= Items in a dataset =
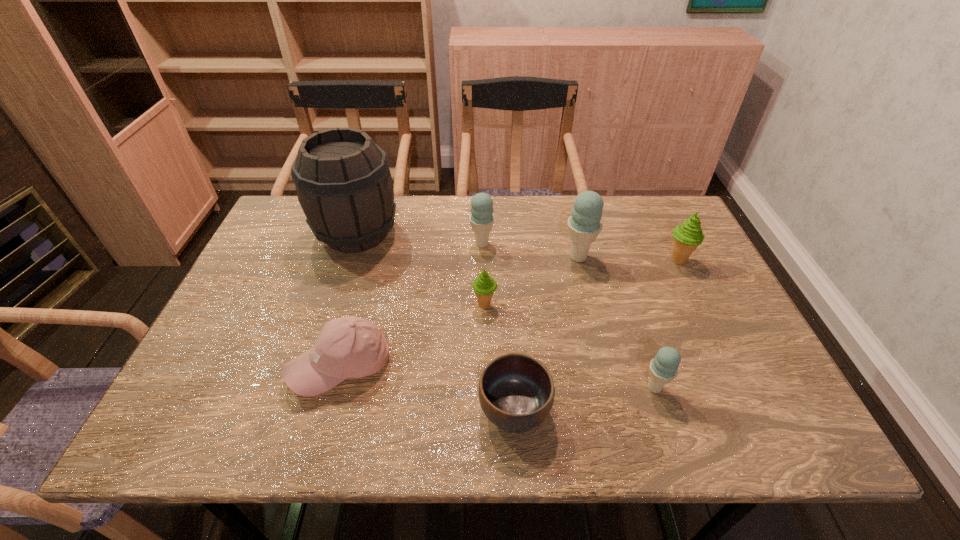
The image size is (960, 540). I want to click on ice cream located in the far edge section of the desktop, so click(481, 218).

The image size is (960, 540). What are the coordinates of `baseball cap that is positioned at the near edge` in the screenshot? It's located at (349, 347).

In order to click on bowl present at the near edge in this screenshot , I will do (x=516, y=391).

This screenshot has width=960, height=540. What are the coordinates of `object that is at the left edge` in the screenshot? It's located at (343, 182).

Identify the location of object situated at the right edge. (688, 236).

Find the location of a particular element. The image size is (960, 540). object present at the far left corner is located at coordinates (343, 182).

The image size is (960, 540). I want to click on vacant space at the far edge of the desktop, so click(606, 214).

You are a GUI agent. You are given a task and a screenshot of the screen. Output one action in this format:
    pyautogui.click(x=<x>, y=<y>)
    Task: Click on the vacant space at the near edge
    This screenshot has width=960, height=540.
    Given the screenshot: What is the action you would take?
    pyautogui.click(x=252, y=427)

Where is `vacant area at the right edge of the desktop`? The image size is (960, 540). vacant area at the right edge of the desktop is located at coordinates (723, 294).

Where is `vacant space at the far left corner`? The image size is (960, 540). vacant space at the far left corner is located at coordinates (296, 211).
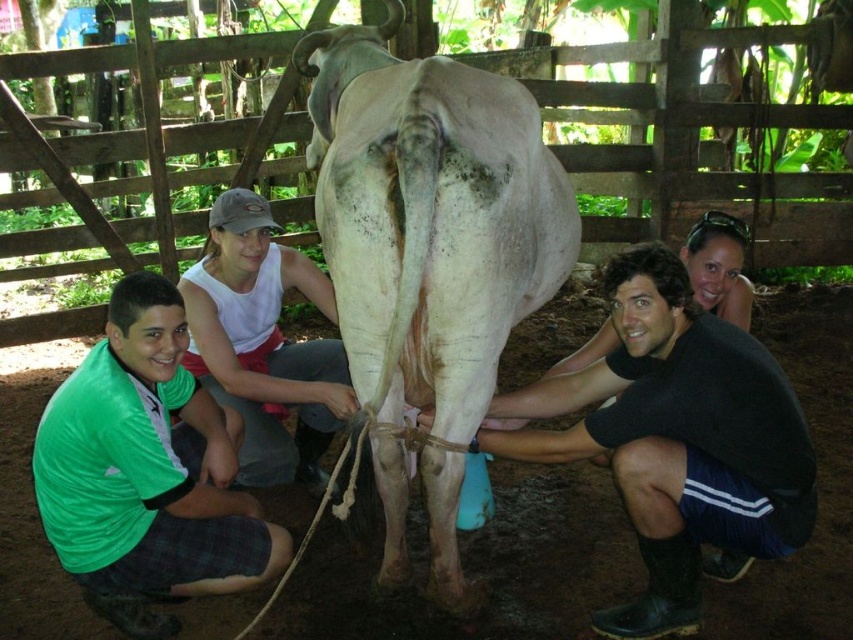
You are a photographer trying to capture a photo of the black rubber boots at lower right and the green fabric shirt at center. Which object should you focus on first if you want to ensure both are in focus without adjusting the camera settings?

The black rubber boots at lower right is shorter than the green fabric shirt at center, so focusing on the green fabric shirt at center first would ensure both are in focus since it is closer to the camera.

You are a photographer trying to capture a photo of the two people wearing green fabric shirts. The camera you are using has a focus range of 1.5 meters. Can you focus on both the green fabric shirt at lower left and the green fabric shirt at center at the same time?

= Instructions to follow =
Copy out every item above word for word, leaving out the pictures.

= Response =
The image size is (960, 540). I want to click on ice cream located in the far edge section of the desktop, so click(481, 218).

The image size is (960, 540). What are the coordinates of `baseball cap that is positioned at the near edge` in the screenshot? It's located at (349, 347).

In order to click on bowl present at the near edge in this screenshot , I will do (x=516, y=391).

This screenshot has width=960, height=540. What are the coordinates of `object that is at the left edge` in the screenshot? It's located at (343, 182).

Identify the location of object situated at the right edge. (688, 236).

Find the location of a particular element. The image size is (960, 540). object present at the far left corner is located at coordinates (343, 182).

The image size is (960, 540). I want to click on vacant space at the far edge of the desktop, so click(606, 214).

You are a GUI agent. You are given a task and a screenshot of the screen. Output one action in this format:
    pyautogui.click(x=<x>, y=<y>)
    Task: Click on the vacant space at the near edge
    This screenshot has width=960, height=540.
    Given the screenshot: What is the action you would take?
    pyautogui.click(x=252, y=427)

Where is `vacant area at the right edge of the desktop`? The image size is (960, 540). vacant area at the right edge of the desktop is located at coordinates (723, 294).

Where is `vacant space at the far left corner`? The image size is (960, 540). vacant space at the far left corner is located at coordinates (296, 211).
You are a photographer trying to capture a photo of the black rubber boots at lower right and the green fabric shirt at center. Which object should you focus on first if you want to ensure both are in focus without adjusting the camera settings?

The black rubber boots at lower right is shorter than the green fabric shirt at center, so focusing on the green fabric shirt at center first would ensure both are in focus since it is closer to the camera.

You are a photographer trying to capture a photo of the two people wearing green fabric shirts. The camera you are using has a focus range of 1.5 meters. Can you focus on both the green fabric shirt at lower left and the green fabric shirt at center at the same time?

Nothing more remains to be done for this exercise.